[Input records]

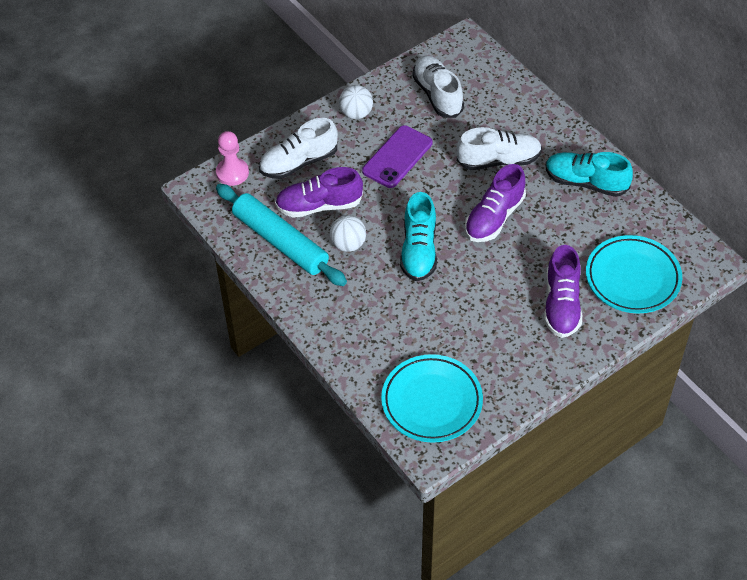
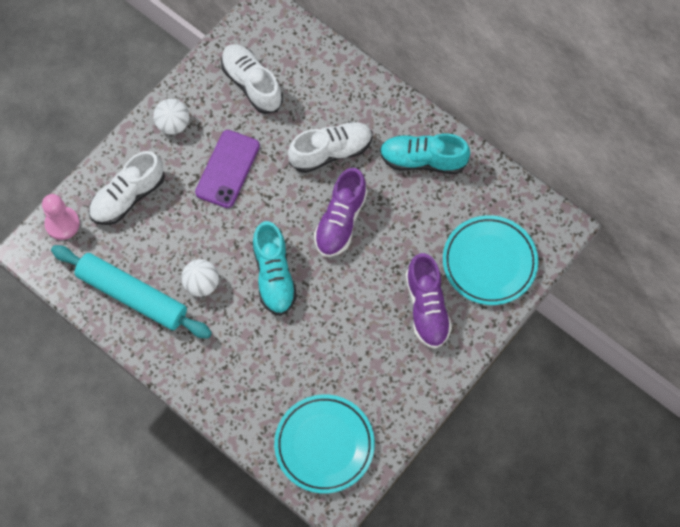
camera: 15 degrees left, 15 degrees up
purple shoe [275,167,363,218] -> none

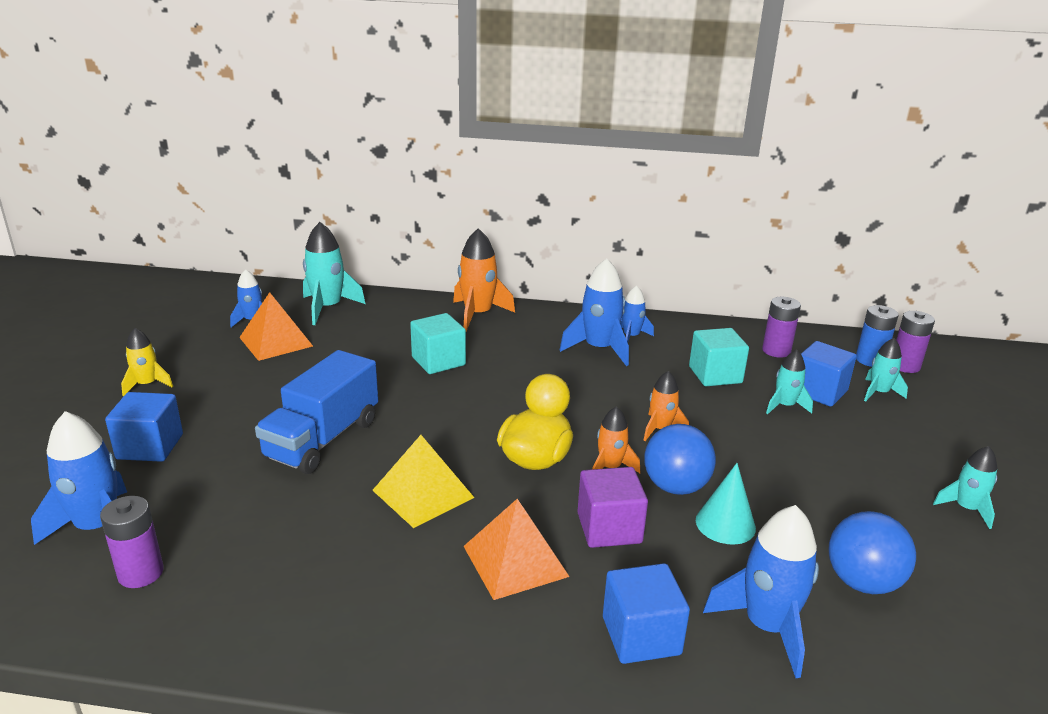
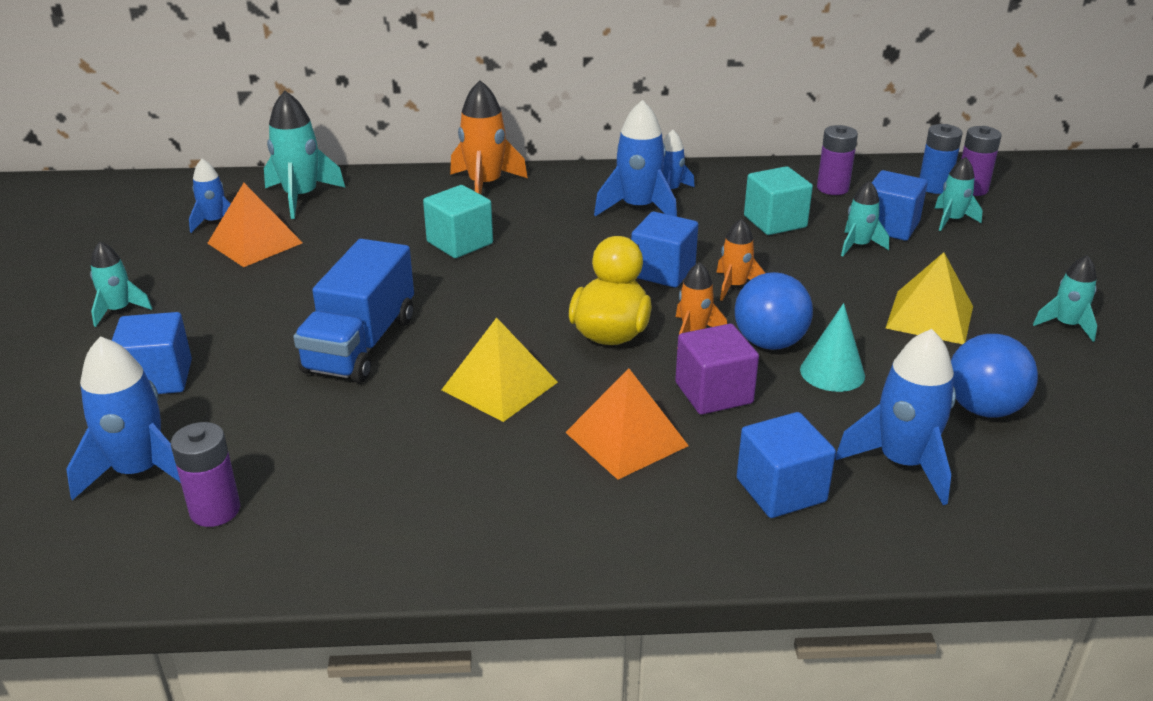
camera: 10 degrees left, 5 degrees up
yellow rocket [121,328,173,396] -> turquoise rocket [90,241,153,327]
none -> blue cube [631,212,698,288]
none -> yellow pyramid [886,252,973,344]

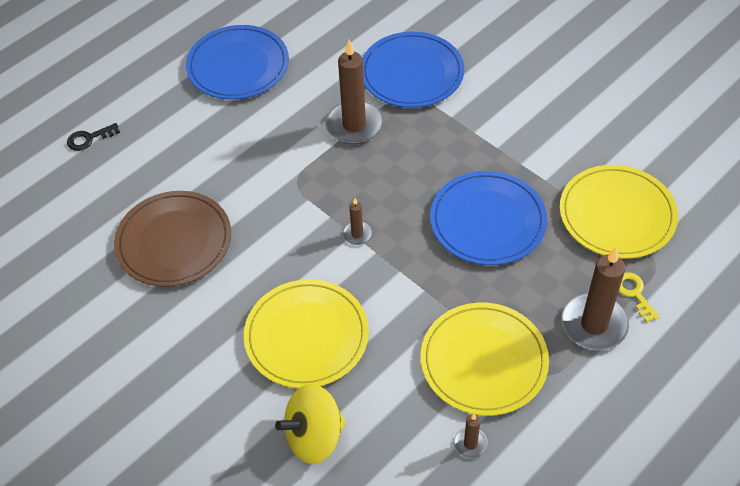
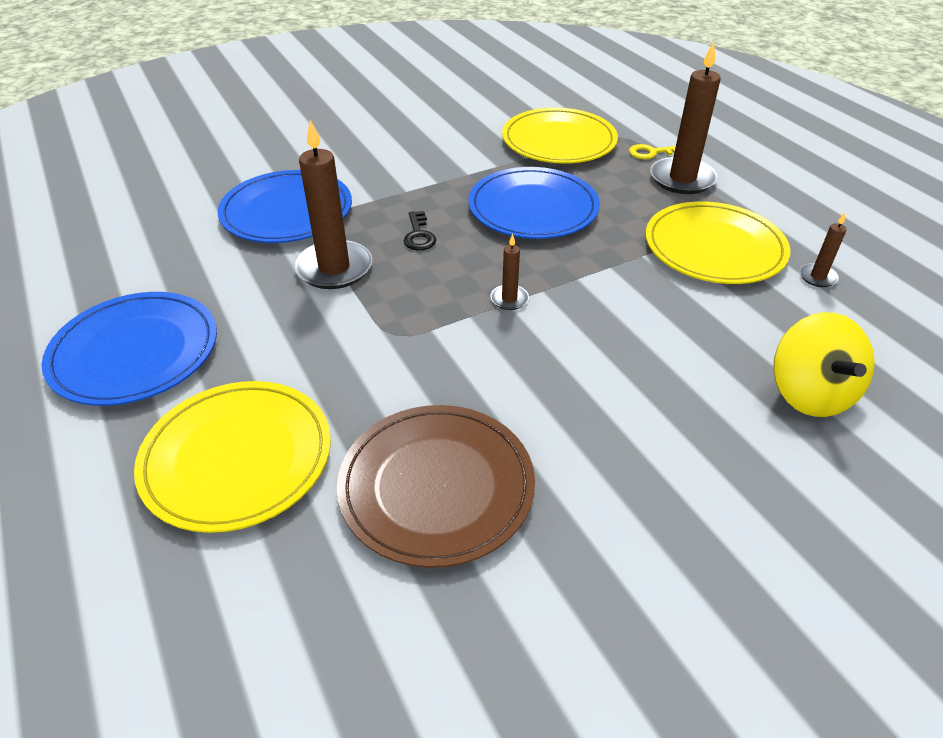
camera: 75 degrees left, 10 degrees down
black key [67,123,120,151] -> black key moved to [404,211,436,250]
yellow plate [244,279,369,388] -> yellow plate moved to [134,381,331,533]

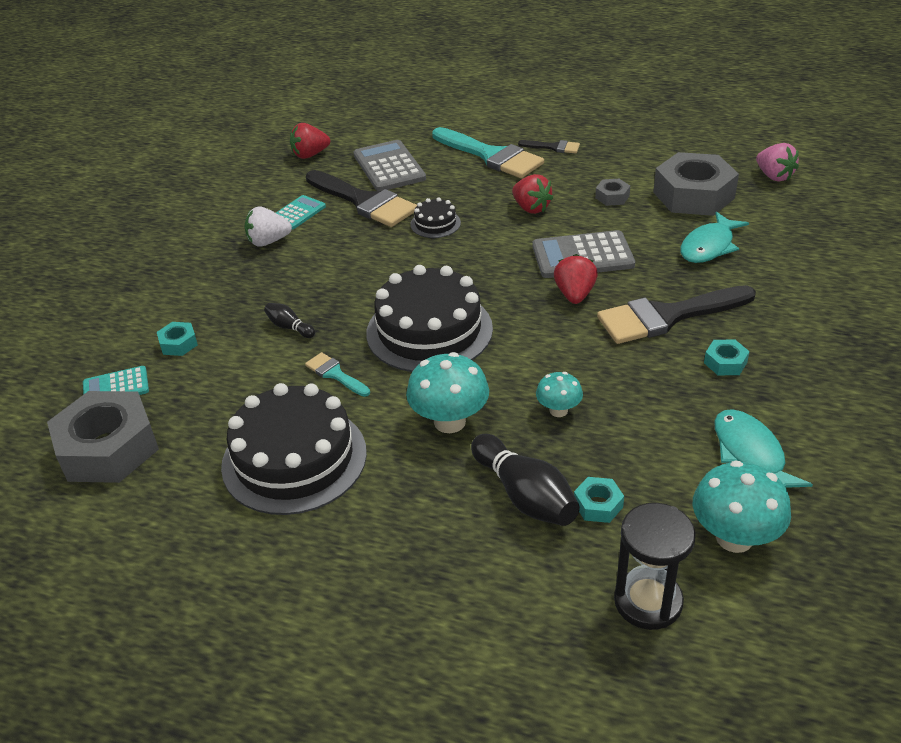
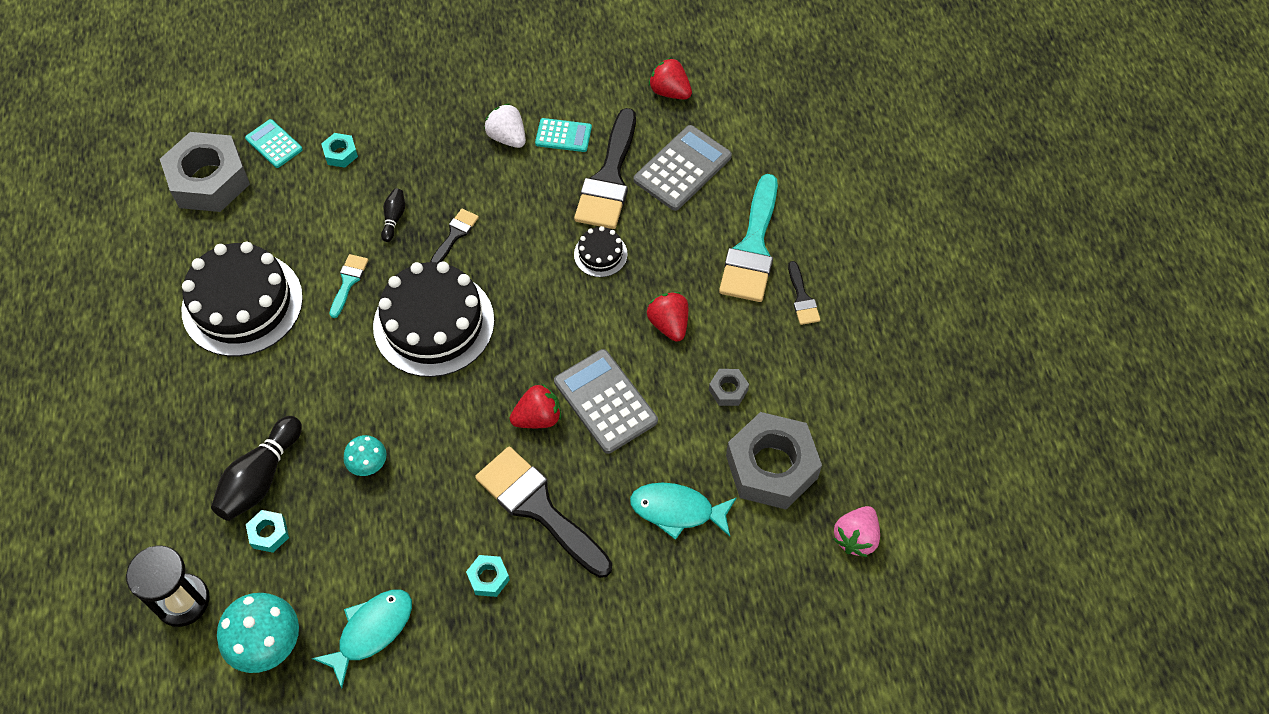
camera: 60 degrees right, 20 degrees up
turquoise mushroom [406,352,489,433] -> none
red strawberry [512,174,553,214] -> red strawberry turned 135 degrees clockwise [647,292,688,342]
none -> black brush [430,209,479,263]

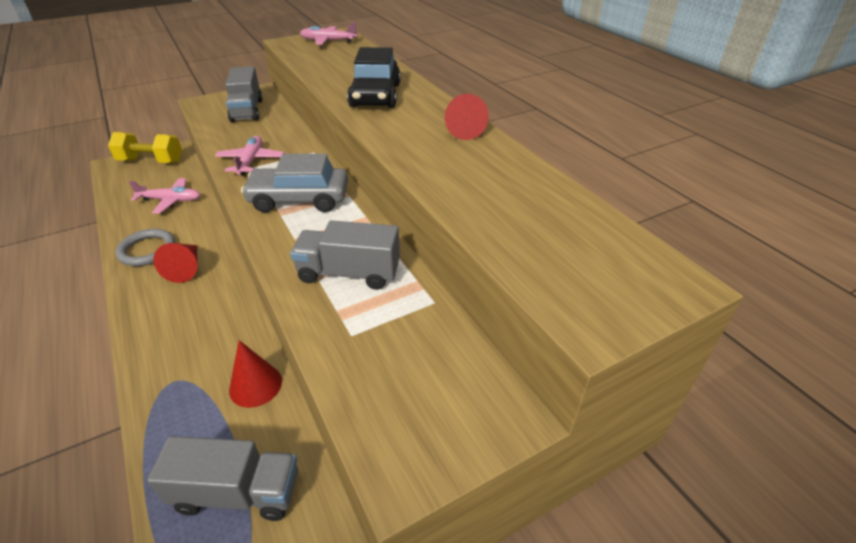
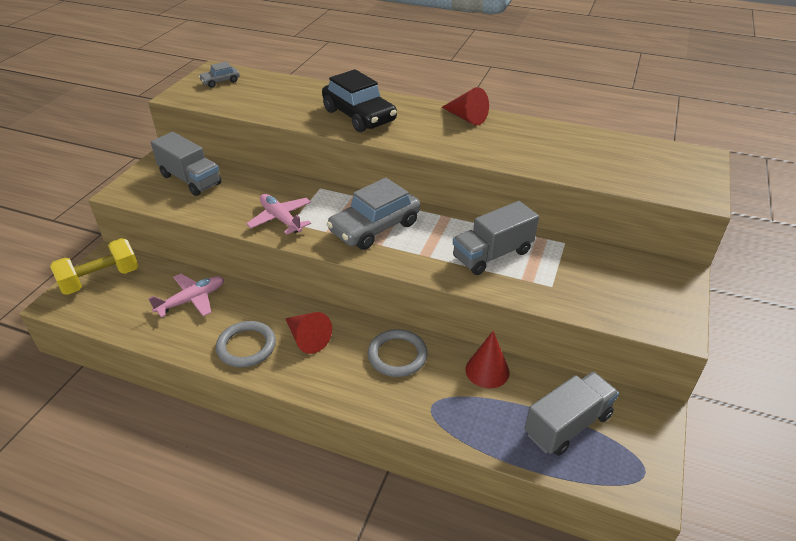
camera: 40 degrees left, 0 degrees up
pink plane [300,22,357,45] -> grey car [199,62,240,88]
none -> grey ring [368,329,428,377]

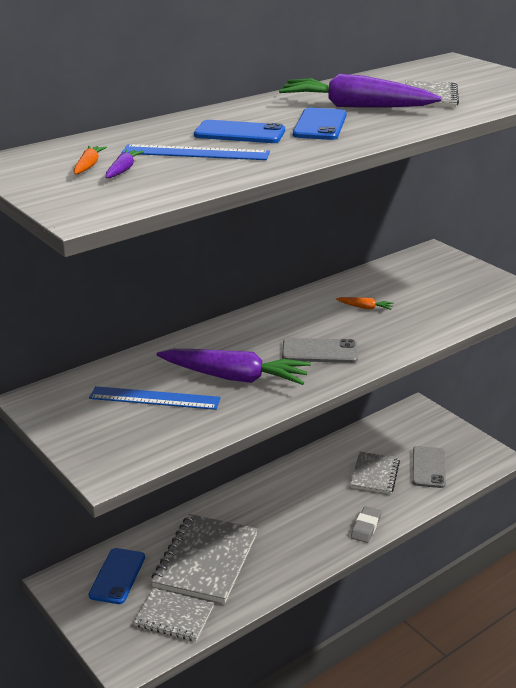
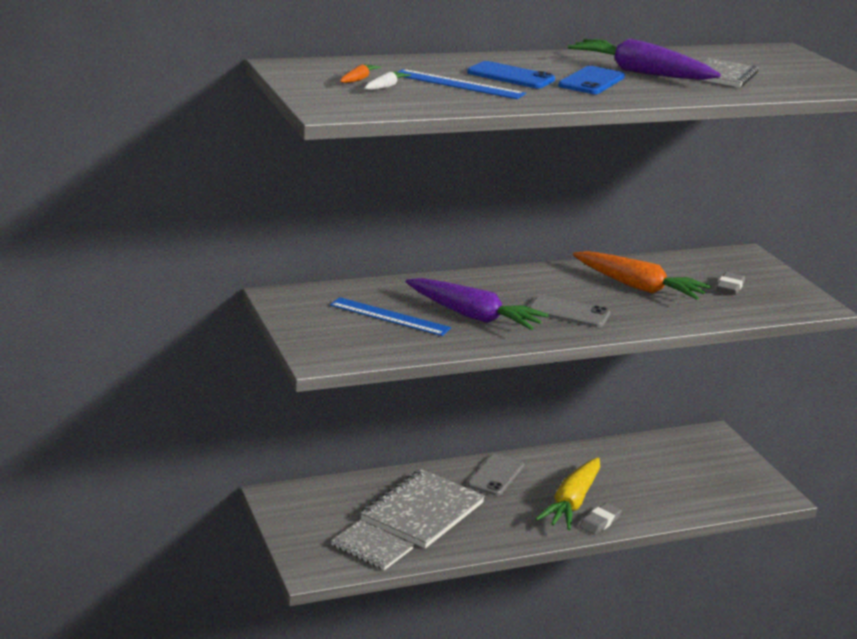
camera: 15 degrees right, 5 degrees down
blue phone [89,548,145,604] -> none
purple carrot [106,149,144,178] -> white carrot [365,71,411,90]
orange carrot [336,297,394,310] -> orange carrot [573,251,711,300], size x2.39
grey notebook [350,452,400,494] -> none
grey phone [412,446,446,488] -> grey phone moved to [468,454,524,496]
none -> yellow carrot [535,458,600,530]
none -> grey eraser [716,272,745,295]

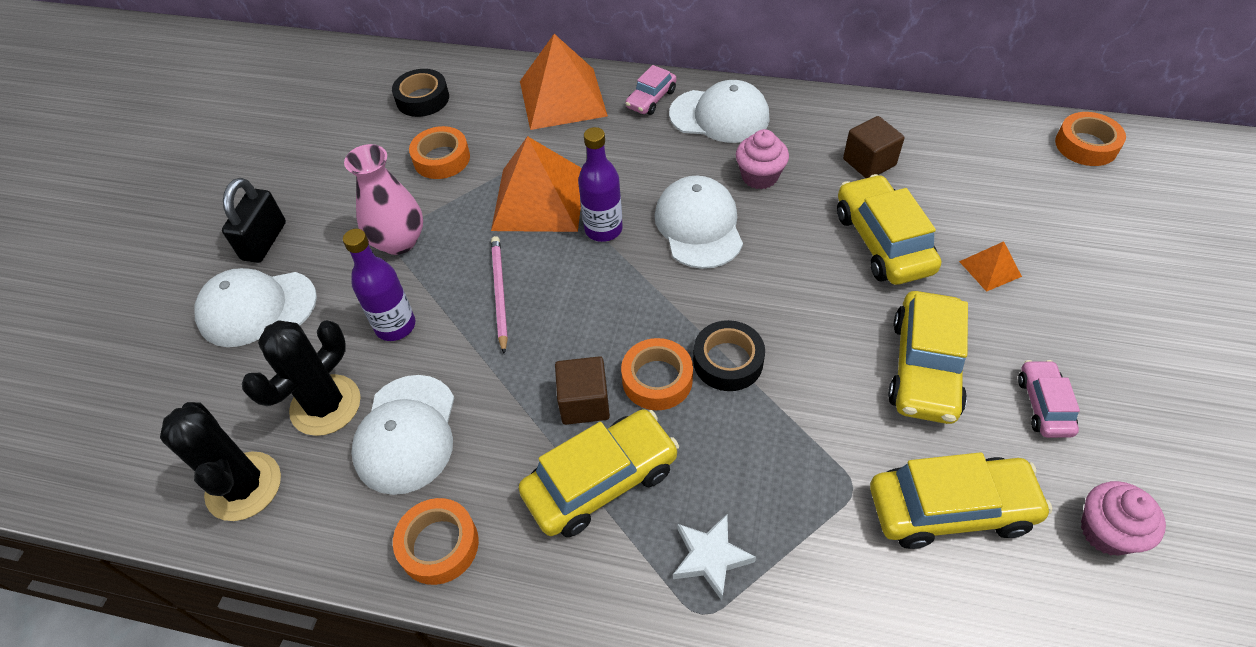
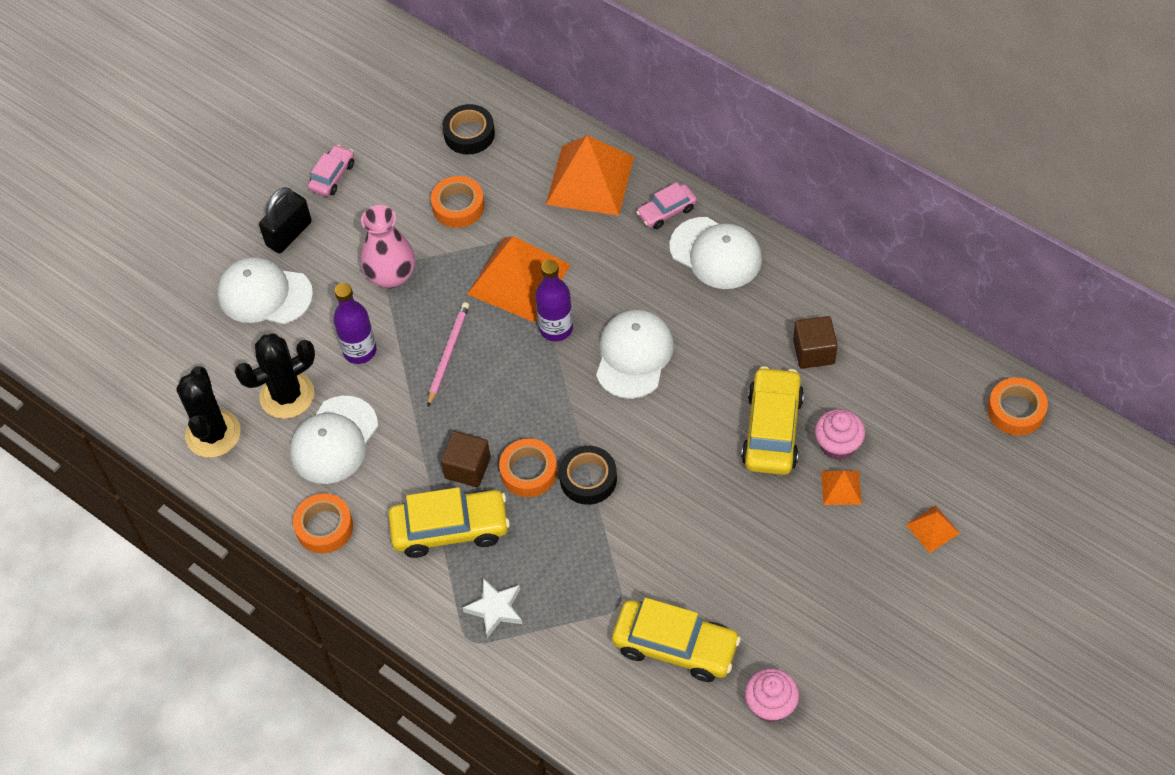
camera: 25 degrees right, 5 degrees up
pink cupcake [736,129,789,189] -> pink cupcake moved to [815,409,865,460]
yellow car [888,291,968,424] -> none
pink car [1018,360,1080,438] -> pink car moved to [308,145,354,197]
none -> orange pyramid [906,505,960,553]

[/Input records]

From the data above, determine how many lines hold "grey", and write only the number.

§ **Task answer**:
5